With the pictures removed, write out the full listing below exactly.

*MATERIAL PROVIDED*:
=== Begin Enclosure ===
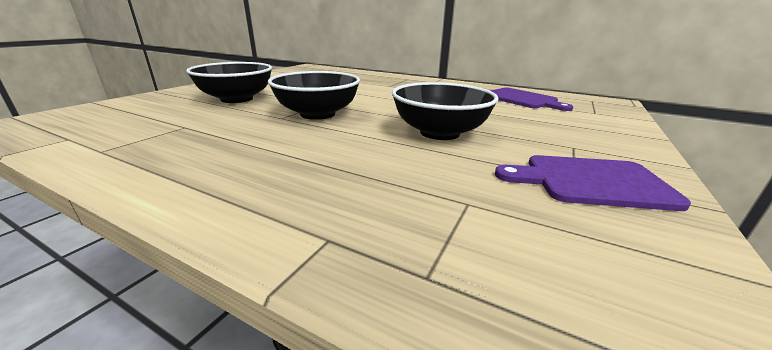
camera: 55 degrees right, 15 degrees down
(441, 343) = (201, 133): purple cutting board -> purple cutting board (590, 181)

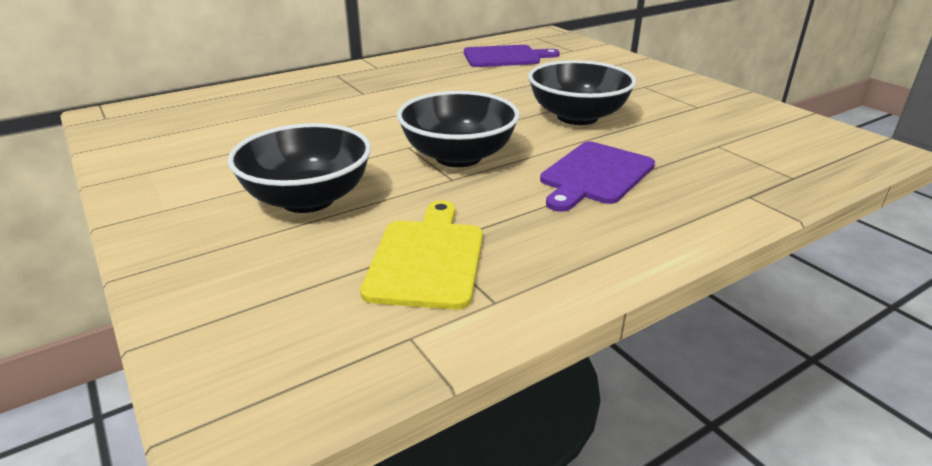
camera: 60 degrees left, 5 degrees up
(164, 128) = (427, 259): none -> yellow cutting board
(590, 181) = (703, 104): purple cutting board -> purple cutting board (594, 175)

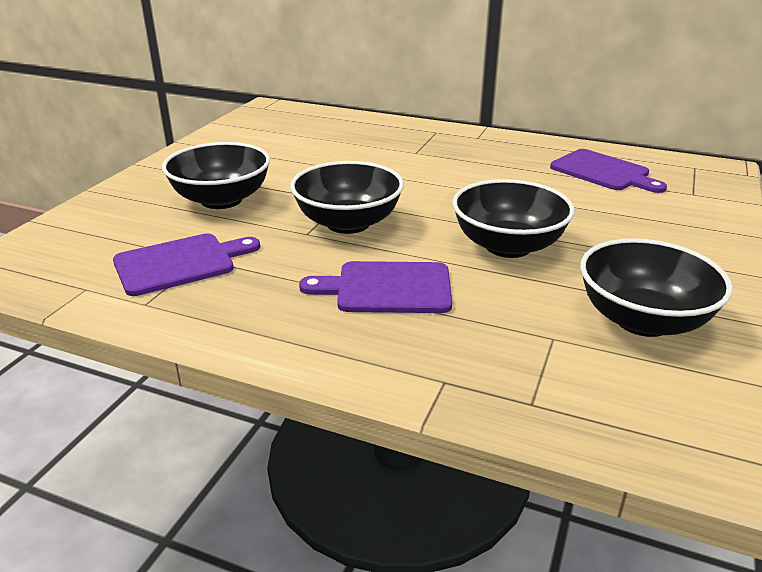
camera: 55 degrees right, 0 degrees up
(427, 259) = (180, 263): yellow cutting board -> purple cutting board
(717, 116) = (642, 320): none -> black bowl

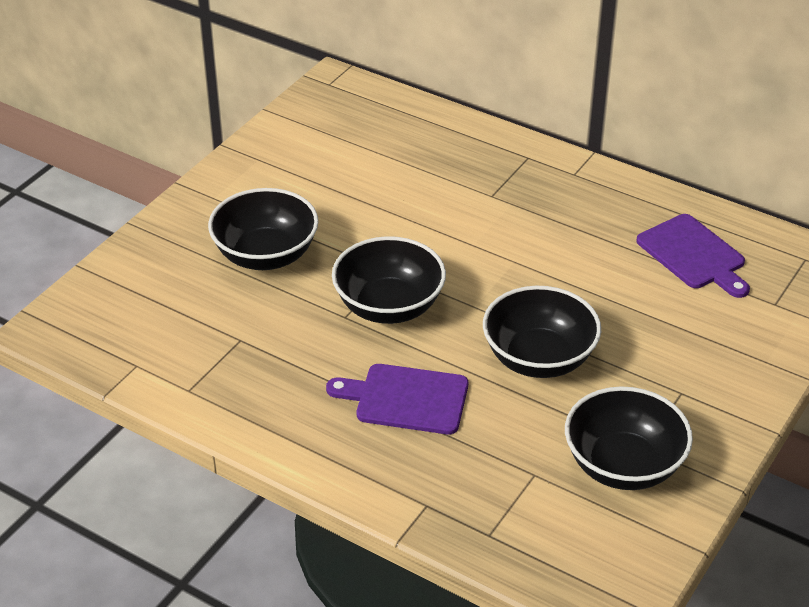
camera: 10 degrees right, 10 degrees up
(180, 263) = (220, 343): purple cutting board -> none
=== End Enclosure ===
*TASK RESPONSE*:
camera: 55 degrees right, 15 degrees down
(441, 343) = (201, 133): purple cutting board -> purple cutting board (590, 181)

camera: 60 degrees left, 5 degrees up
(164, 128) = (427, 259): none -> yellow cutting board
(590, 181) = (703, 104): purple cutting board -> purple cutting board (594, 175)

camera: 55 degrees right, 0 degrees up
(427, 259) = (180, 263): yellow cutting board -> purple cutting board
(717, 116) = (642, 320): none -> black bowl

camera: 10 degrees right, 10 degrees up
(180, 263) = (220, 343): purple cutting board -> none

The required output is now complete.